Work instruction ▸
Look below for the line with "(425, 289) = (317, 253): purple". Retype it and every line after it to the end, exactly, but leave out the pictures.

Given information ▸

%%

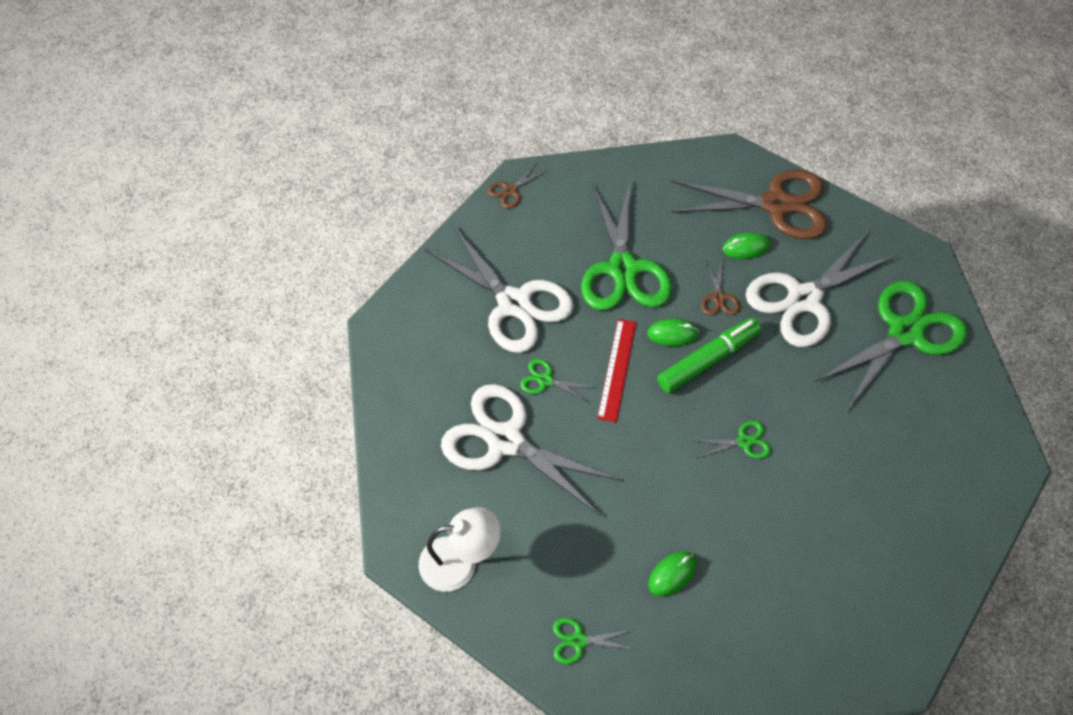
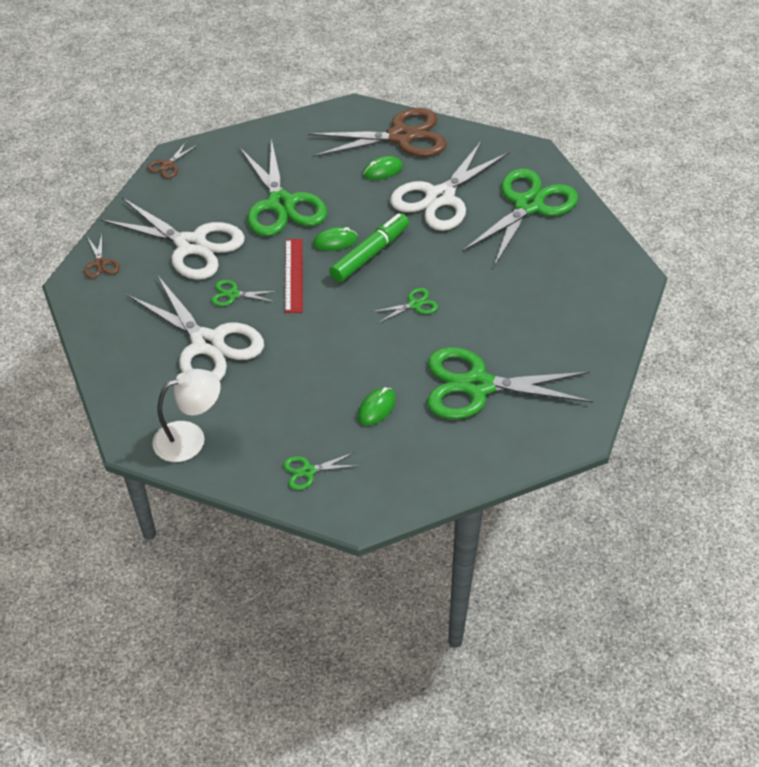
camera: 15 degrees left, 10 degrees down
(505, 440) = (208, 344): white scissors -> white scissors turned 150 degrees counterclockwise
(719, 298) = (368, 209): brown scissors -> brown scissors (100, 264)
(793, 572) = (477, 386): none -> green scissors

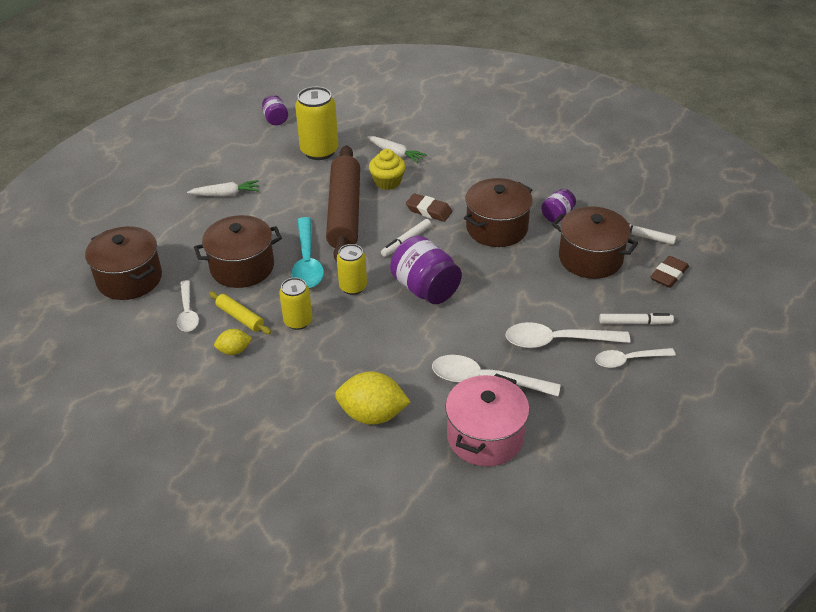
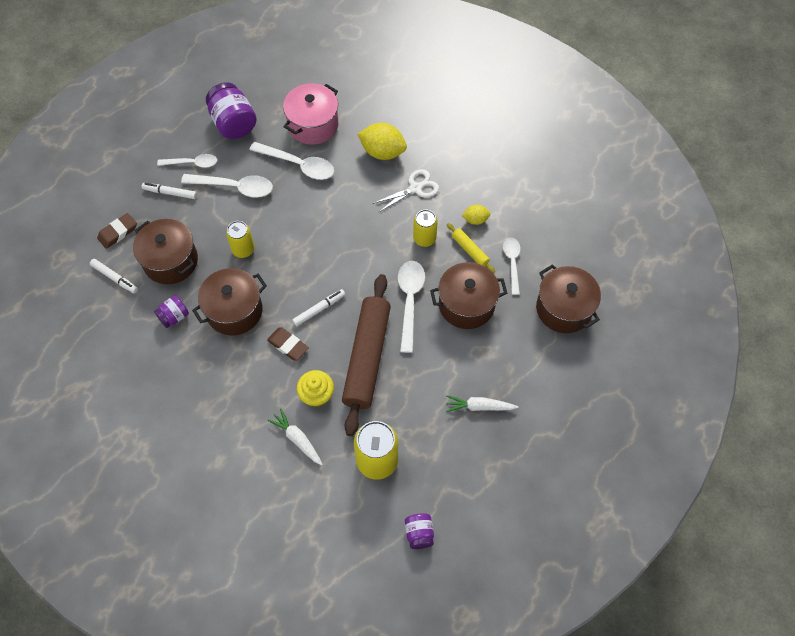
camera: 170 degrees left, 20 degrees up
(307, 261) = (409, 301): turquoise spoon -> white spoon
(317, 376) = (416, 188): none -> white scissors
(353, 287) = (375, 265): yellow can -> yellow can (243, 249)
(425, 289) = (317, 253): purple jar -> purple jar (233, 123)

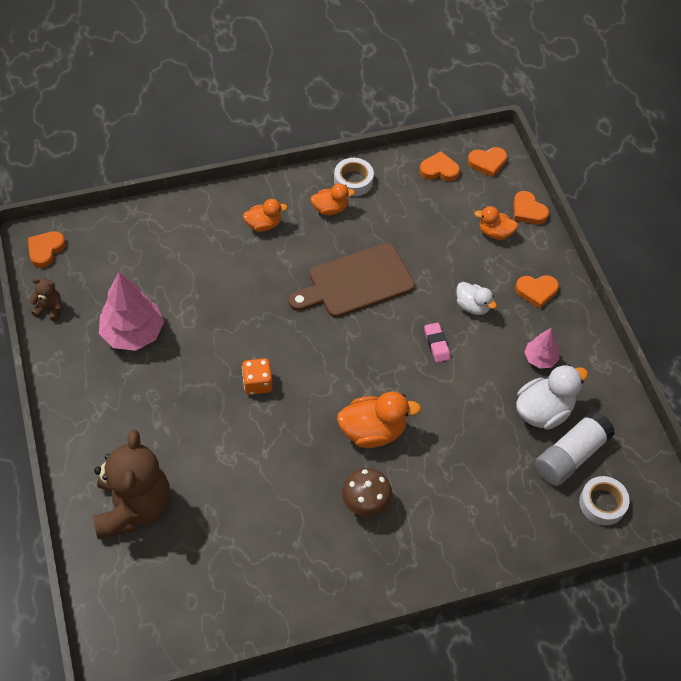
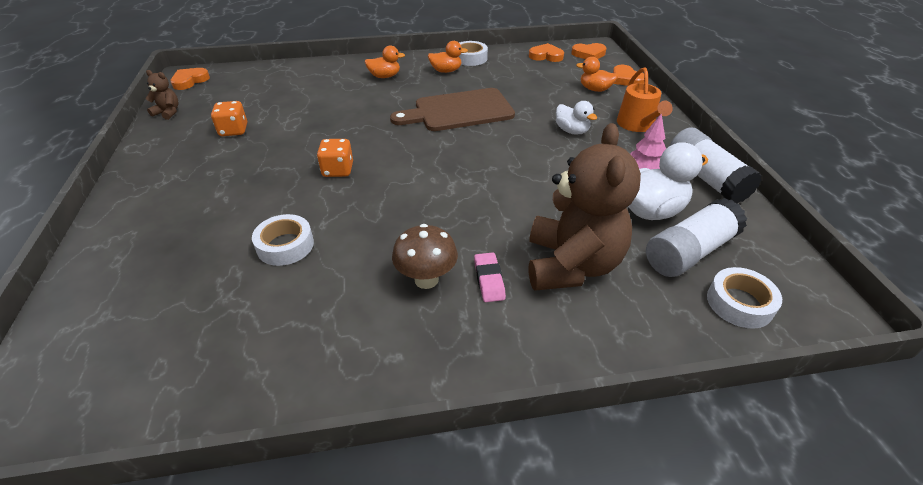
camera: 10 degrees right, 15 degrees down
(133, 333) = (233, 130): pink tree -> orange dice
(133, 507) = (148, 261): brown teddy bear -> brown teddy bear (571, 265)
(241, 480) = (285, 245): none -> white tape
(372, 431) = (451, 214): orange duck -> none
(436, 344) = (532, 154): pink eraser -> pink eraser (489, 280)
(536, 291) = (637, 125): orange heart -> orange watering can
(594, 365) = (706, 178): none -> white glue stick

%%

Solution for this exercise ▸
(425, 289) = (317, 253): purple jar -> purple jar (233, 123)

camera: 10 degrees right, 15 degrees down
(133, 333) = (233, 130): pink tree -> orange dice
(133, 507) = (148, 261): brown teddy bear -> brown teddy bear (571, 265)
(241, 480) = (285, 245): none -> white tape
(372, 431) = (451, 214): orange duck -> none
(436, 344) = (532, 154): pink eraser -> pink eraser (489, 280)
(536, 291) = (637, 125): orange heart -> orange watering can
(594, 365) = (706, 178): none -> white glue stick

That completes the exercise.